*Task inputs:*
##########
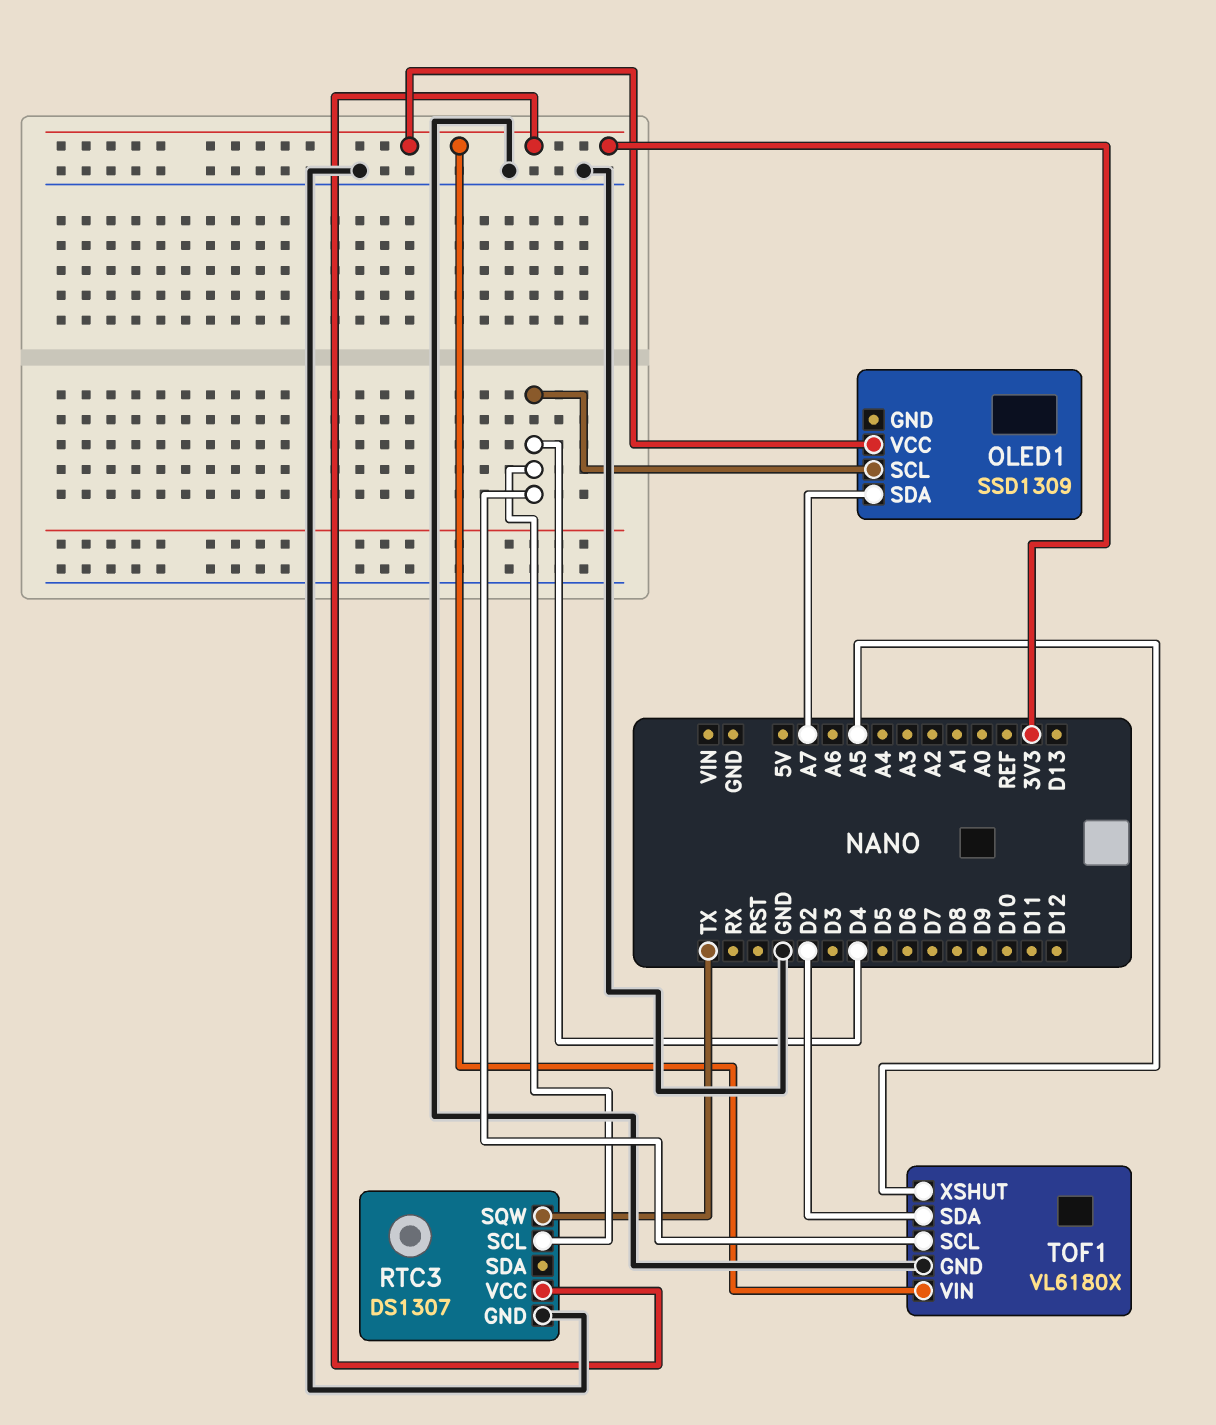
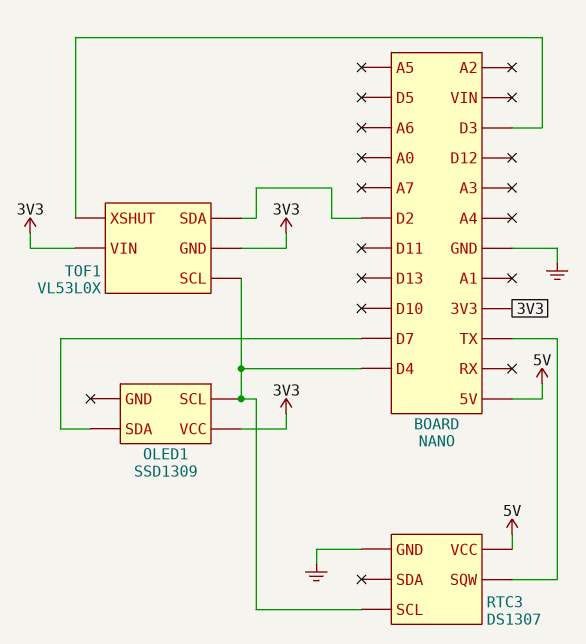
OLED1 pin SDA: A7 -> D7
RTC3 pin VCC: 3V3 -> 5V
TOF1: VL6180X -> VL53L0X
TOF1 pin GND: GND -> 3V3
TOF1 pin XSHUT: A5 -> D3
##########
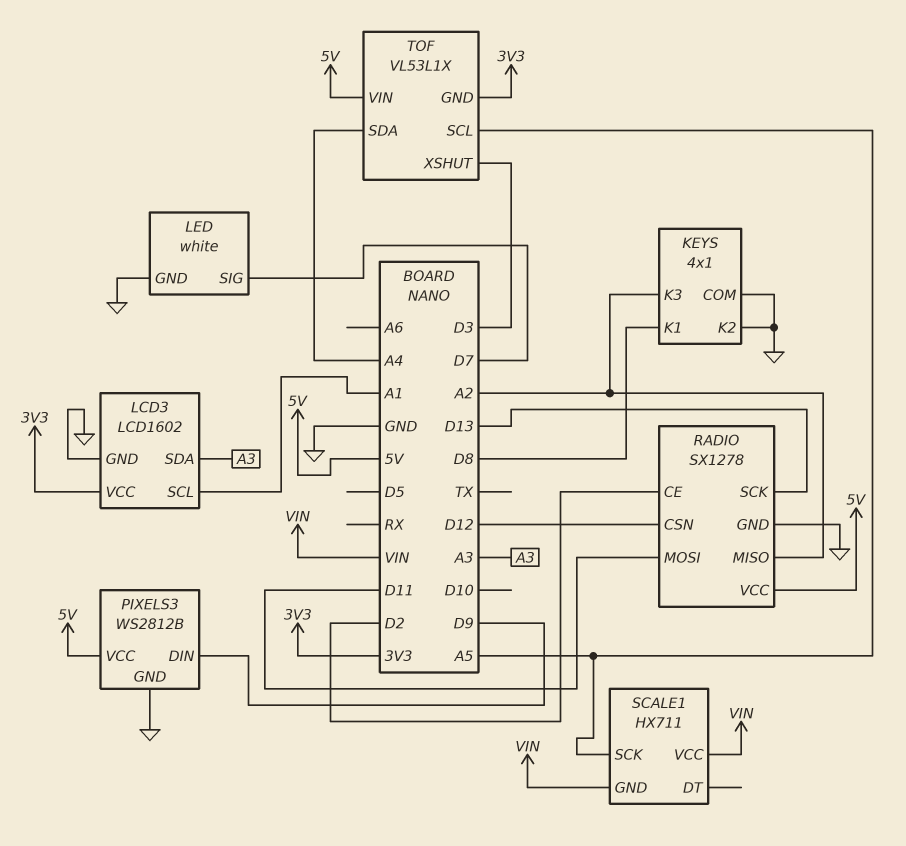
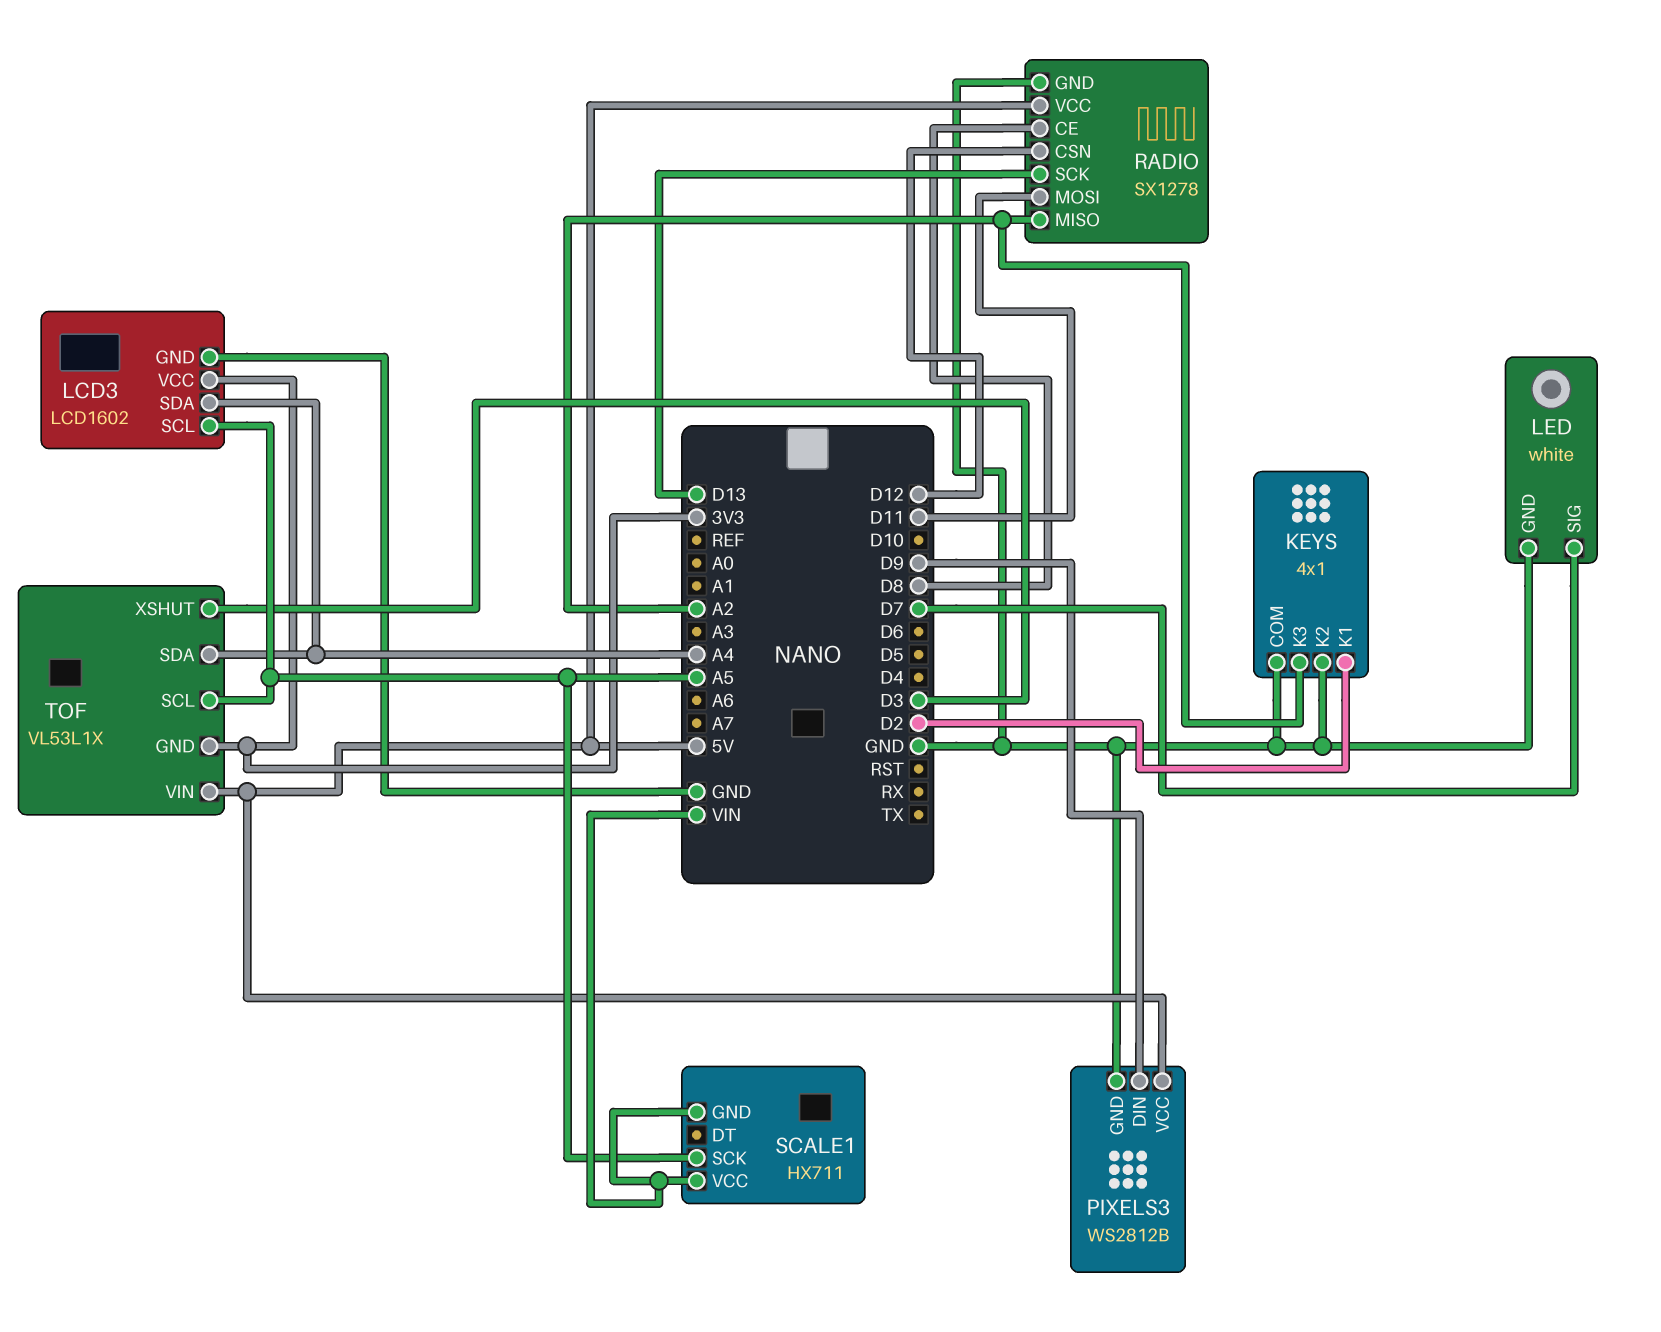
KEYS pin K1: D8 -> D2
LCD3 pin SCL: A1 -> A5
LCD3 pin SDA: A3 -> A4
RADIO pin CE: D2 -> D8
##########
*What the exercise asks:* Which lines above run from the one containing "TOF1: VL6180X -> VL53L0X" to the one containing "TOF1 pin XSHUT: A5 -> D3"? Give them again exactly, both ends included.

*Solution for this exercise:*
TOF1: VL6180X -> VL53L0X
TOF1 pin GND: GND -> 3V3
TOF1 pin XSHUT: A5 -> D3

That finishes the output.